:: Information supplied

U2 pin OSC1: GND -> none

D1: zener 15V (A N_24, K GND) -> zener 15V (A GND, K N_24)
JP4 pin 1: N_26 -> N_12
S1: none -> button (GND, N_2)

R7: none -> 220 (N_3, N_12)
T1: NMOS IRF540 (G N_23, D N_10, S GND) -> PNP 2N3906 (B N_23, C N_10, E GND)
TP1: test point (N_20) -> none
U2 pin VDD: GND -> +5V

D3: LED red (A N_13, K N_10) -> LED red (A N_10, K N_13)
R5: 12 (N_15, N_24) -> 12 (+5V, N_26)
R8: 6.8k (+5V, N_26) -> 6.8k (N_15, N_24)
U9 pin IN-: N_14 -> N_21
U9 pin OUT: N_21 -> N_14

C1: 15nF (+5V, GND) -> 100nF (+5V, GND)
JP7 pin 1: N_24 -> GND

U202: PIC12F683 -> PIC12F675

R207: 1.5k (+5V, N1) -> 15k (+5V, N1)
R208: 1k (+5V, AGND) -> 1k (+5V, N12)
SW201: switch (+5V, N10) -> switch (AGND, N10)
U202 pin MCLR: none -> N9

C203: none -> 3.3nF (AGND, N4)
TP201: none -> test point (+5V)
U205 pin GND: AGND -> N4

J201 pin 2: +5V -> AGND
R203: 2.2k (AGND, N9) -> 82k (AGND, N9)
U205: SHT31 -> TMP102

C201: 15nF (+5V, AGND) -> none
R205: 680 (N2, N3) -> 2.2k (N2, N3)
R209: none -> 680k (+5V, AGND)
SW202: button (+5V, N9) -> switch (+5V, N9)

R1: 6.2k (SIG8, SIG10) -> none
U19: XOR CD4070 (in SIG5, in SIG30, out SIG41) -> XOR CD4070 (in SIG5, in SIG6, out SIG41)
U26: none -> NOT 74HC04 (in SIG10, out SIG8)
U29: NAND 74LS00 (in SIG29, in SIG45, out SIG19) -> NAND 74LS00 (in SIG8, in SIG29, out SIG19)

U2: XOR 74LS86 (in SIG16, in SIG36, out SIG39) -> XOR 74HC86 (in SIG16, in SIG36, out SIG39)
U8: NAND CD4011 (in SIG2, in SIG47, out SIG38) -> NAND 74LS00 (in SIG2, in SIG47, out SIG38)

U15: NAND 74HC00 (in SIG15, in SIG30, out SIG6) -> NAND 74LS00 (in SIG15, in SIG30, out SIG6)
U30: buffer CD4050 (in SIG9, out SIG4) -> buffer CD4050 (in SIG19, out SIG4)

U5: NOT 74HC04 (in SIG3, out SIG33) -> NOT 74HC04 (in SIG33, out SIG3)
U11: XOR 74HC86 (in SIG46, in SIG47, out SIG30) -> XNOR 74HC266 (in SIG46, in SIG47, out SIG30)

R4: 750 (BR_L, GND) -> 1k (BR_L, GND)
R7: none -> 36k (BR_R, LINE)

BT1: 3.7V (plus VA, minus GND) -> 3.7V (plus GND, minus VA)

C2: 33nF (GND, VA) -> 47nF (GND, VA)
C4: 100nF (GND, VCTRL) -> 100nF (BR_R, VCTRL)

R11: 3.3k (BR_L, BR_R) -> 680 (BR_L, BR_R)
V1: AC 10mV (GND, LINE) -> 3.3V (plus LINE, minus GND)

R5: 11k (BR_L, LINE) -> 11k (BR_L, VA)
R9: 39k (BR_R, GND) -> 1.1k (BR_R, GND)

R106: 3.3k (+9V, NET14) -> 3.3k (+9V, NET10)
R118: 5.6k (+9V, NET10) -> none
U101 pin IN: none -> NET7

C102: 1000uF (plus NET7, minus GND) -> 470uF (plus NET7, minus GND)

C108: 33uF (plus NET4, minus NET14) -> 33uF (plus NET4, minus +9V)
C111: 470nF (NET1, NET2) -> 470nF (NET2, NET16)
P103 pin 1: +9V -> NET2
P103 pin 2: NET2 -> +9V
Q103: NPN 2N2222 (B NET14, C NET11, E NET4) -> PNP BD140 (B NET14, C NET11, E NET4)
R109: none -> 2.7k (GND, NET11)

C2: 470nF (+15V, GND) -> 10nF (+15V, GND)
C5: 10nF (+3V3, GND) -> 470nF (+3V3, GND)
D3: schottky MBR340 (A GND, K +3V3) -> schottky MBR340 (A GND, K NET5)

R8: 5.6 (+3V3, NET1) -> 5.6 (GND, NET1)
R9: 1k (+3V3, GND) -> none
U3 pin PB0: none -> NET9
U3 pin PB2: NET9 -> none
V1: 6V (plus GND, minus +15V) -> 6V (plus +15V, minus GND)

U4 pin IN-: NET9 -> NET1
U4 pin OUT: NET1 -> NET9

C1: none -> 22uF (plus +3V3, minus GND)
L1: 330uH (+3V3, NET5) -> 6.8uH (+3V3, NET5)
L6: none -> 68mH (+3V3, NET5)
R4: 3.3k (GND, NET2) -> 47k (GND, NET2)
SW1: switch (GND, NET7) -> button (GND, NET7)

::::

▶ _Task instructions_
From the line that has "D1: zener 15V" through the line that has "R209: none -> 680k (+5V, AGND)", copy every line exactly as it appears above, and leave out all others.

▶ _Task answer_
D1: zener 15V (A N_24, K GND) -> zener 15V (A GND, K N_24)
JP4 pin 1: N_26 -> N_12
S1: none -> button (GND, N_2)

R7: none -> 220 (N_3, N_12)
T1: NMOS IRF540 (G N_23, D N_10, S GND) -> PNP 2N3906 (B N_23, C N_10, E GND)
TP1: test point (N_20) -> none
U2 pin VDD: GND -> +5V

D3: LED red (A N_13, K N_10) -> LED red (A N_10, K N_13)
R5: 12 (N_15, N_24) -> 12 (+5V, N_26)
R8: 6.8k (+5V, N_26) -> 6.8k (N_15, N_24)
U9 pin IN-: N_14 -> N_21
U9 pin OUT: N_21 -> N_14

C1: 15nF (+5V, GND) -> 100nF (+5V, GND)
JP7 pin 1: N_24 -> GND

U202: PIC12F683 -> PIC12F675

R207: 1.5k (+5V, N1) -> 15k (+5V, N1)
R208: 1k (+5V, AGND) -> 1k (+5V, N12)
SW201: switch (+5V, N10) -> switch (AGND, N10)
U202 pin MCLR: none -> N9

C203: none -> 3.3nF (AGND, N4)
TP201: none -> test point (+5V)
U205 pin GND: AGND -> N4

J201 pin 2: +5V -> AGND
R203: 2.2k (AGND, N9) -> 82k (AGND, N9)
U205: SHT31 -> TMP102

C201: 15nF (+5V, AGND) -> none
R205: 680 (N2, N3) -> 2.2k (N2, N3)
R209: none -> 680k (+5V, AGND)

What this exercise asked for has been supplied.